*Work instructions*: In the records below, find the line that contains "black cone I6 level 1 -> none", then write out that line and each one after it exactly, up to and including the last.

*Extracted entries*:
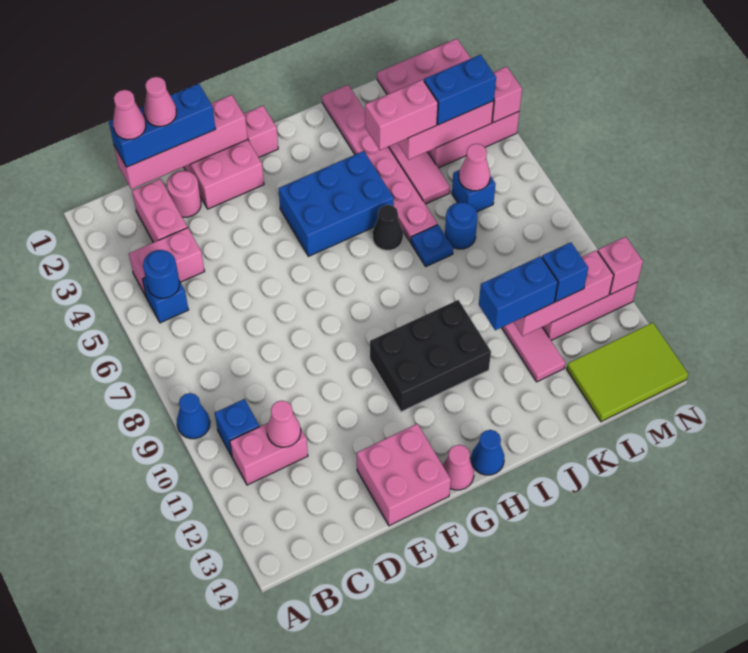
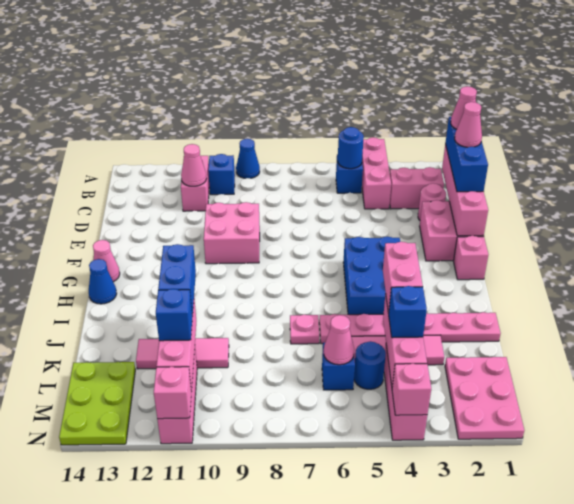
pink brick B4:C4 level 1 -> pink brick A4:C4 level 1
pink brick E13:F14 level 1 -> pink brick E9:F10 level 1
black brick G10:I11 level 1 -> none
black cone I6 level 1 -> none
blue plate J7 level 1 -> pink plate J7 level 1
blue round brick K7 level 1 -> blue round brick L5 level 1
blue brick L4:M4 level 3 -> blue brick L4 level 3
lime tile L13:N14 level 1 -> lime plate L13:N14 level 1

*Answer*:
black cone I6 level 1 -> none
blue plate J7 level 1 -> pink plate J7 level 1
blue round brick K7 level 1 -> blue round brick L5 level 1
blue brick L4:M4 level 3 -> blue brick L4 level 3
lime tile L13:N14 level 1 -> lime plate L13:N14 level 1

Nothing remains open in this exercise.